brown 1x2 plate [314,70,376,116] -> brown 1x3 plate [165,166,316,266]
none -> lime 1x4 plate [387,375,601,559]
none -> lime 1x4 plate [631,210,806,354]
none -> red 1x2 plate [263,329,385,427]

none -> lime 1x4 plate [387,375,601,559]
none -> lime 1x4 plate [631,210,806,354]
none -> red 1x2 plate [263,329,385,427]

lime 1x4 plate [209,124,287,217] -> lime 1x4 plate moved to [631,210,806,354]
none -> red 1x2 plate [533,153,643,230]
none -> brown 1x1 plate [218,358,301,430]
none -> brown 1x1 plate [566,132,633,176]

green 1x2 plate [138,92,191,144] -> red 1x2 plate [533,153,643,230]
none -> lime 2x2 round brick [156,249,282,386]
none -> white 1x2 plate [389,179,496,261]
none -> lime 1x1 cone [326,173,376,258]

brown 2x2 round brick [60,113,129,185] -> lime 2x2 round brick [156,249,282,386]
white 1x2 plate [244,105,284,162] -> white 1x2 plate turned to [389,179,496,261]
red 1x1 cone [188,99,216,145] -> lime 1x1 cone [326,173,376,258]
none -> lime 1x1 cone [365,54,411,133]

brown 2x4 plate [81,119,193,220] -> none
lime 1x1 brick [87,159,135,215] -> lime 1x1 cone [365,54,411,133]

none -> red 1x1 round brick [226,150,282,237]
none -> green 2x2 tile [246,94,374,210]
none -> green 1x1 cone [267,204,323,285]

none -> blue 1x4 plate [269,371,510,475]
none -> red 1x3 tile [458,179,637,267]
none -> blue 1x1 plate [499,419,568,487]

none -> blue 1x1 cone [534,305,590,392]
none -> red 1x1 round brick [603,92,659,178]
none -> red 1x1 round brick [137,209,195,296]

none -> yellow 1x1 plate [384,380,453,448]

* * * * * * * * *

If a line falls between the first line of the entries and the line containing "none -> blue 1x1 cone [534,305,590,392]", or is one of those two, restate it word for word; leave all other lines out.

brown 1x2 plate [314,70,376,116] -> brown 1x3 plate [165,166,316,266]
none -> lime 1x4 plate [387,375,601,559]
none -> lime 1x4 plate [631,210,806,354]
none -> red 1x2 plate [263,329,385,427]

none -> lime 1x4 plate [387,375,601,559]
none -> lime 1x4 plate [631,210,806,354]
none -> red 1x2 plate [263,329,385,427]

lime 1x4 plate [209,124,287,217] -> lime 1x4 plate moved to [631,210,806,354]
none -> red 1x2 plate [533,153,643,230]
none -> brown 1x1 plate [218,358,301,430]
none -> brown 1x1 plate [566,132,633,176]

green 1x2 plate [138,92,191,144] -> red 1x2 plate [533,153,643,230]
none -> lime 2x2 round brick [156,249,282,386]
none -> white 1x2 plate [389,179,496,261]
none -> lime 1x1 cone [326,173,376,258]

brown 2x2 round brick [60,113,129,185] -> lime 2x2 round brick [156,249,282,386]
white 1x2 plate [244,105,284,162] -> white 1x2 plate turned to [389,179,496,261]
red 1x1 cone [188,99,216,145] -> lime 1x1 cone [326,173,376,258]
none -> lime 1x1 cone [365,54,411,133]

brown 2x4 plate [81,119,193,220] -> none
lime 1x1 brick [87,159,135,215] -> lime 1x1 cone [365,54,411,133]

none -> red 1x1 round brick [226,150,282,237]
none -> green 2x2 tile [246,94,374,210]
none -> green 1x1 cone [267,204,323,285]

none -> blue 1x4 plate [269,371,510,475]
none -> red 1x3 tile [458,179,637,267]
none -> blue 1x1 plate [499,419,568,487]

none -> blue 1x1 cone [534,305,590,392]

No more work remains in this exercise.